Excerpts from a dataset
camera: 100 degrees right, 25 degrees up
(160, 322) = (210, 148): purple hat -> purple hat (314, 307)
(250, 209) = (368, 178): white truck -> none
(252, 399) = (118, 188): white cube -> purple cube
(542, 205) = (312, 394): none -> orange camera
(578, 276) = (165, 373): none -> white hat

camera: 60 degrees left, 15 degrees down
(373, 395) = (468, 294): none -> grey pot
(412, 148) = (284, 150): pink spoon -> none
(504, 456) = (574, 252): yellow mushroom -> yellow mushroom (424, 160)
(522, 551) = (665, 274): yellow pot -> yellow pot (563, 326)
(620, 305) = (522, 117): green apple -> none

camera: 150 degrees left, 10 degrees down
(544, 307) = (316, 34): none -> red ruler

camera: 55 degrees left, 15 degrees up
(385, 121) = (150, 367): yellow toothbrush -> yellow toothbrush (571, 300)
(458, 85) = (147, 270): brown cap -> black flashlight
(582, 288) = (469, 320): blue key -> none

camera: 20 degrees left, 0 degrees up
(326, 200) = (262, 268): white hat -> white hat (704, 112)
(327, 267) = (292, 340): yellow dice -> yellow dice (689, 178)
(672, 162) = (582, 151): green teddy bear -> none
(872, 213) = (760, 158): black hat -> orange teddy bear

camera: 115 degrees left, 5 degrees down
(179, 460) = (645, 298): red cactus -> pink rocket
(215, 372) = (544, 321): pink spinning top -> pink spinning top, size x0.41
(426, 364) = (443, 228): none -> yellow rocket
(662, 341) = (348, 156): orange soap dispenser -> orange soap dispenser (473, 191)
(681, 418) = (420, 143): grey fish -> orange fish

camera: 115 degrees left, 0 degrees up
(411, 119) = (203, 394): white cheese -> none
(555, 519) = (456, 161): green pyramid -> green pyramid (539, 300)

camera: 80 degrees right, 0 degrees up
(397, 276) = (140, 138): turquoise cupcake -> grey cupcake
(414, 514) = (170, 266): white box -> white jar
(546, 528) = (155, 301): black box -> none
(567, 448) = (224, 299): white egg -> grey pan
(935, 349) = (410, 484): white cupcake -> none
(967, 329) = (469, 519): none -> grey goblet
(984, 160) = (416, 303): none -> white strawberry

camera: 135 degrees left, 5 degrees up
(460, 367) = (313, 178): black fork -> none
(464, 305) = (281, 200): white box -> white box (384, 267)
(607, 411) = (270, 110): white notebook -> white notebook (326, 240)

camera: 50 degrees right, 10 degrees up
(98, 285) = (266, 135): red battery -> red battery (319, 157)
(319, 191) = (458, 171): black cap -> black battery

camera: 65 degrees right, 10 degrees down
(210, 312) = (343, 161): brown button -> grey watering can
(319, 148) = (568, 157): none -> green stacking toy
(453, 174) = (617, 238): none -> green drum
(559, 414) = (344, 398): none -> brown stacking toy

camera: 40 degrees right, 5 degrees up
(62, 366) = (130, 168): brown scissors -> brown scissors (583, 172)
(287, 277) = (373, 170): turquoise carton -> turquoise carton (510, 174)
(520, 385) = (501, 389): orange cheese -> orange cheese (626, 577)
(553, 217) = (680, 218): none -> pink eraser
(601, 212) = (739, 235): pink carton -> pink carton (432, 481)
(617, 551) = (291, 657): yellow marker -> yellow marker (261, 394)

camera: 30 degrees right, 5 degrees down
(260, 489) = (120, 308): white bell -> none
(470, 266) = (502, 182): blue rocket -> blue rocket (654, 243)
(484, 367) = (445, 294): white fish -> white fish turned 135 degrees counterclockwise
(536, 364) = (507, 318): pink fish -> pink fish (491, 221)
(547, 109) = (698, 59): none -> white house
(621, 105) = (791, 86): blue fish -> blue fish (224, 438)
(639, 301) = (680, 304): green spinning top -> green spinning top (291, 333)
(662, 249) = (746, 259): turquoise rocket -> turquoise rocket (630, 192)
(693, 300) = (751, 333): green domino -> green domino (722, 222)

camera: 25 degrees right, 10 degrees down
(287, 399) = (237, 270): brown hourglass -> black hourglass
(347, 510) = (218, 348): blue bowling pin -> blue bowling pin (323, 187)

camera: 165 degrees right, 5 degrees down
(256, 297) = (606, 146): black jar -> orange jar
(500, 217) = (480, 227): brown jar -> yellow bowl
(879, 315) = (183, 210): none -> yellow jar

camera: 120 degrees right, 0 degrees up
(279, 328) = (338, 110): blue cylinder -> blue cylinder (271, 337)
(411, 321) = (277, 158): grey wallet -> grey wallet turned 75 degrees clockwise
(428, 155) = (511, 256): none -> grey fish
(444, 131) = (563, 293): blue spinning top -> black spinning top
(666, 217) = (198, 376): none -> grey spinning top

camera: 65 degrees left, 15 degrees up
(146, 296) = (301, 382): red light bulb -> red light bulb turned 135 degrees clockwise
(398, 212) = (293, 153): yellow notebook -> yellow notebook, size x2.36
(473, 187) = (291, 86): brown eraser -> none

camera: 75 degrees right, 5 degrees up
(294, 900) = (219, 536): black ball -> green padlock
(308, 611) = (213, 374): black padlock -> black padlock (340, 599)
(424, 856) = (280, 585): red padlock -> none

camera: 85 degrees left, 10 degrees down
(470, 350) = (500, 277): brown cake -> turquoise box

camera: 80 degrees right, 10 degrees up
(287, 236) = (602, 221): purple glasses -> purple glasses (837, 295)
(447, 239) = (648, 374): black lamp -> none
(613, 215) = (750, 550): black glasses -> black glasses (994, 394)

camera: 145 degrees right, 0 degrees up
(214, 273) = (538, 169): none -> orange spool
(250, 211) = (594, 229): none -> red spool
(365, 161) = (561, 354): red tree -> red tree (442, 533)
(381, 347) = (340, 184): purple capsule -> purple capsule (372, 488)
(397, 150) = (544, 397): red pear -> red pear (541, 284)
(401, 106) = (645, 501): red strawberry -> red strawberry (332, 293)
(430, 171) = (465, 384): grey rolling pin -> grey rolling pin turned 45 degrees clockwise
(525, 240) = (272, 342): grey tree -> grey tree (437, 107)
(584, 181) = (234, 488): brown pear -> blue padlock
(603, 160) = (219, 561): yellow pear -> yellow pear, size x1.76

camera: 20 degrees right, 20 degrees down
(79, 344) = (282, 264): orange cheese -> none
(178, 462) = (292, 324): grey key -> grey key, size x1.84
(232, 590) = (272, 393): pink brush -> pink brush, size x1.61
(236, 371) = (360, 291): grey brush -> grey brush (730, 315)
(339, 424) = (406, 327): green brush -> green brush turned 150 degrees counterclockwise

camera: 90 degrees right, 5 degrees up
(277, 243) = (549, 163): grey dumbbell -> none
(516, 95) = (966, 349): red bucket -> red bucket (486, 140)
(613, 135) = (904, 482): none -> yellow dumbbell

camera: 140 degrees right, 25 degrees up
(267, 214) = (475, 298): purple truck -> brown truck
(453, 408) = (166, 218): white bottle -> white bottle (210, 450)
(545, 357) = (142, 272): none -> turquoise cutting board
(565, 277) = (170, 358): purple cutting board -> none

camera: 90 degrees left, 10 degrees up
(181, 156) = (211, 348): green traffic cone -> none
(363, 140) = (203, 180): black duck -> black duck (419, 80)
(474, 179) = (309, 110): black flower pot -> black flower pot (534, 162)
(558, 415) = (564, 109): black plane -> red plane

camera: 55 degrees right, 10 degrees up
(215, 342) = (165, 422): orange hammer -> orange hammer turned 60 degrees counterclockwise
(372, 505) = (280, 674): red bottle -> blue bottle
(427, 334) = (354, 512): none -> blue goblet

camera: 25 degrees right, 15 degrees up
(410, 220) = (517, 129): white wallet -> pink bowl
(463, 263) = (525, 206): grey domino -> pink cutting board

EXERCISE AIM:
Proceeding from the line containing "(984, 160) = (416, 303): none" through the line containing "camera: 40 degrees right, 5 degrees up", transcribe the lines above exactly, both end lines included.

EXERCISE ANSWER:
(984, 160) = (416, 303): none -> white strawberry

camera: 135 degrees left, 5 degrees up
(460, 367) = (313, 178): black fork -> none
(464, 305) = (281, 200): white box -> white box (384, 267)
(607, 411) = (270, 110): white notebook -> white notebook (326, 240)

camera: 50 degrees right, 10 degrees up
(98, 285) = (266, 135): red battery -> red battery (319, 157)
(319, 191) = (458, 171): black cap -> black battery

camera: 65 degrees right, 10 degrees down
(210, 312) = (343, 161): brown button -> grey watering can
(319, 148) = (568, 157): none -> green stacking toy
(453, 174) = (617, 238): none -> green drum
(559, 414) = (344, 398): none -> brown stacking toy

camera: 40 degrees right, 5 degrees up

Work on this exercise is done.